(Per-category count data)
════════
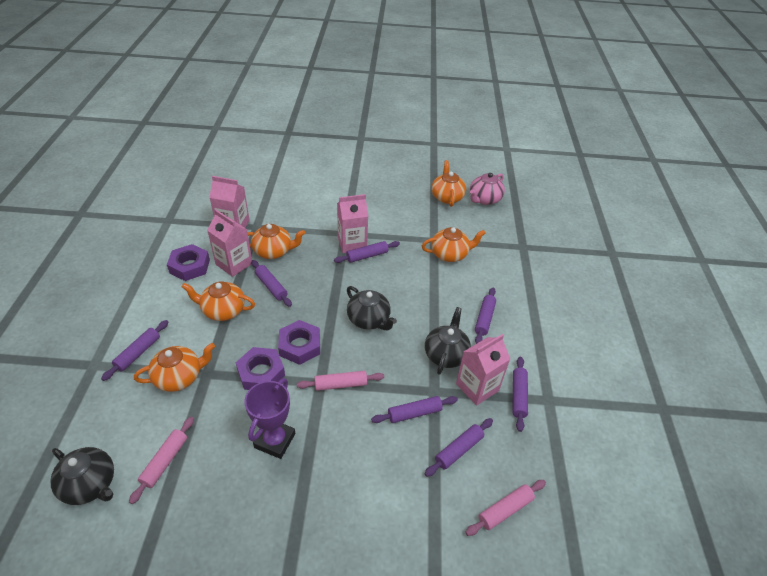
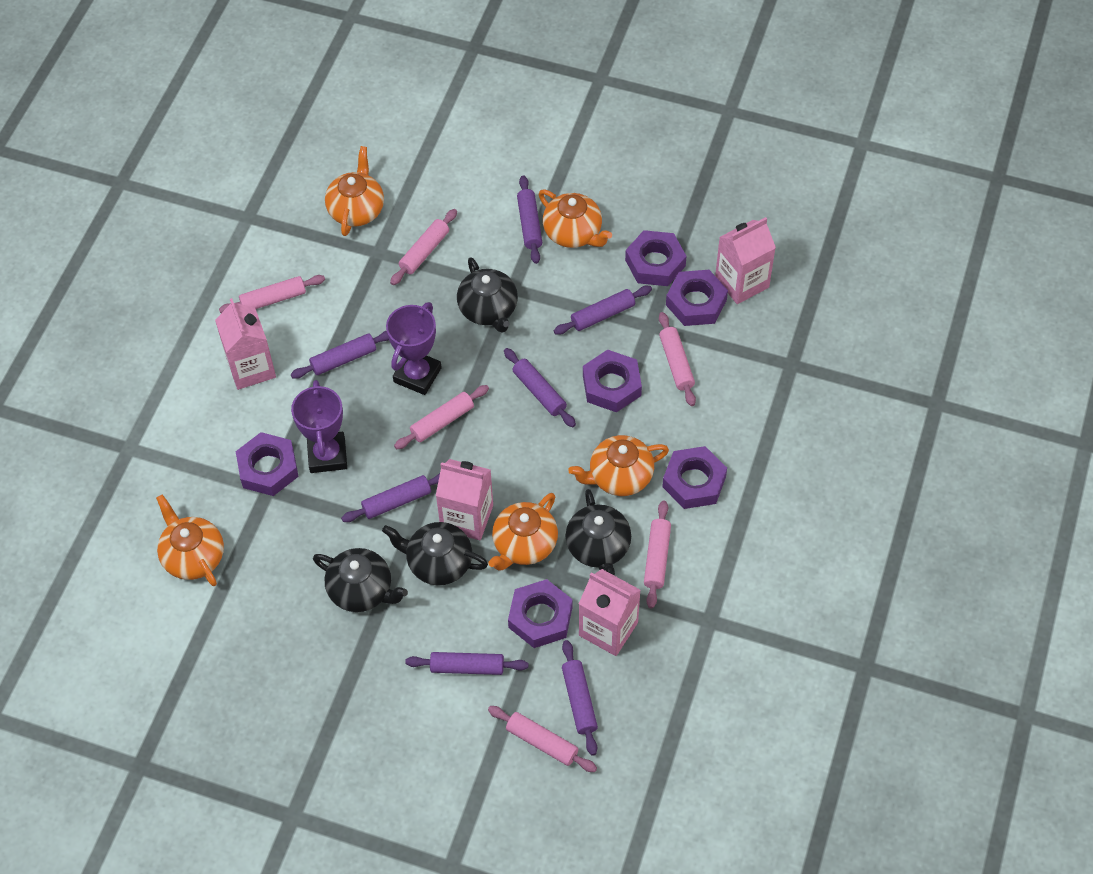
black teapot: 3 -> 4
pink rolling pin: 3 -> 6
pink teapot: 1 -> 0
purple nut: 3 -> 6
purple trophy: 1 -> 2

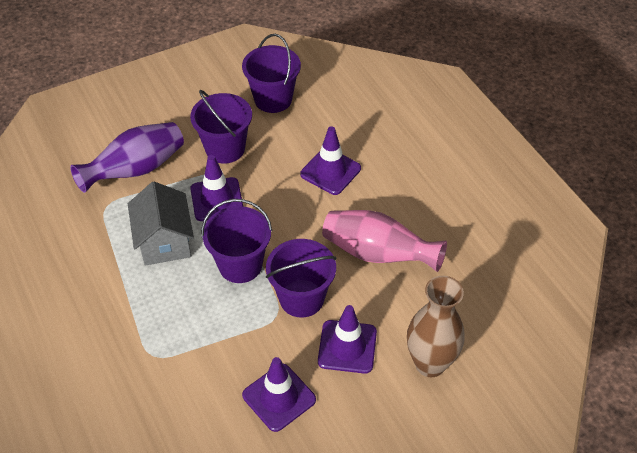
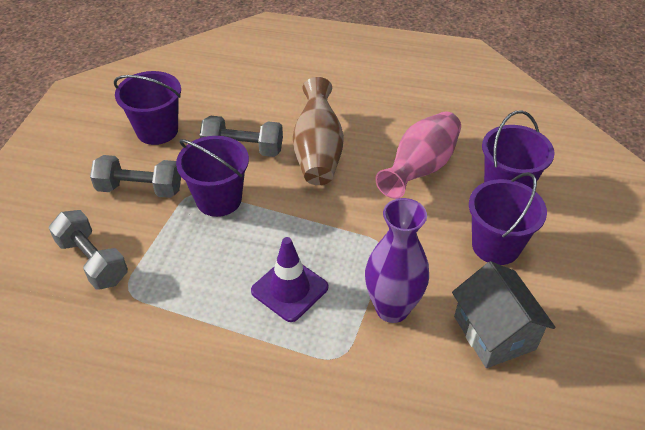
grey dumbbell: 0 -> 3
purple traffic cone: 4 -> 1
════════
When you reach the line containing "pink teapot: 1 -> 0" in the records above, write out that line and every line after it through the end, exactly, but omit the pictures.

pink teapot: 1 -> 0
purple nut: 3 -> 6
purple trophy: 1 -> 2

grey dumbbell: 0 -> 3
purple traffic cone: 4 -> 1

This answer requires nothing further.